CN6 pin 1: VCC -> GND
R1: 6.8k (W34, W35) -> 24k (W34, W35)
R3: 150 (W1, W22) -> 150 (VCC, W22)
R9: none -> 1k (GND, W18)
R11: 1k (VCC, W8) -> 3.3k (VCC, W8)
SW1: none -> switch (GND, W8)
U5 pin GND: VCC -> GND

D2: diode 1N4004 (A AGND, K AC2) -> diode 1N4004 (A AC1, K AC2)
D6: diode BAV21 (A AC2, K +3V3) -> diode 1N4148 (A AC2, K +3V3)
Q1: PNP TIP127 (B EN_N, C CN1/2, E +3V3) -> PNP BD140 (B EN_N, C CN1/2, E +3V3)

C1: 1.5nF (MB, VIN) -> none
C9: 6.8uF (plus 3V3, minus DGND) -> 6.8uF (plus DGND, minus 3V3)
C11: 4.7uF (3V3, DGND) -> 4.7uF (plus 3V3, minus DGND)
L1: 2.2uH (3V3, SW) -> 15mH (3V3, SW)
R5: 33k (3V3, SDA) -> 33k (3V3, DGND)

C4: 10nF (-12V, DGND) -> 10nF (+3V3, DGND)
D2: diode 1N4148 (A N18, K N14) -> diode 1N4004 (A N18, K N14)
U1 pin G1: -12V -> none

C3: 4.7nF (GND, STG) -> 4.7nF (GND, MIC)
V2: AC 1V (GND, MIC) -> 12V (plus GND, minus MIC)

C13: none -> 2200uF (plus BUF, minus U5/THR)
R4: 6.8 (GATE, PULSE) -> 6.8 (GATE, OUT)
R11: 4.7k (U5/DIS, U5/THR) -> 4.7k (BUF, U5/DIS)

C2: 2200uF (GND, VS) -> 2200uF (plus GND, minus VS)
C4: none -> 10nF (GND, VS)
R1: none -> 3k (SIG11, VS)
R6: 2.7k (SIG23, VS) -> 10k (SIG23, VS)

^^^^^^^^^^^^^^^^

Goal of the exercise: Only the last part of the entries above is needed: please copy the line with "C4: none -> 10nF (GND, VS)" and each line after it exactly.

Completed task:
C4: none -> 10nF (GND, VS)
R1: none -> 3k (SIG11, VS)
R6: 2.7k (SIG23, VS) -> 10k (SIG23, VS)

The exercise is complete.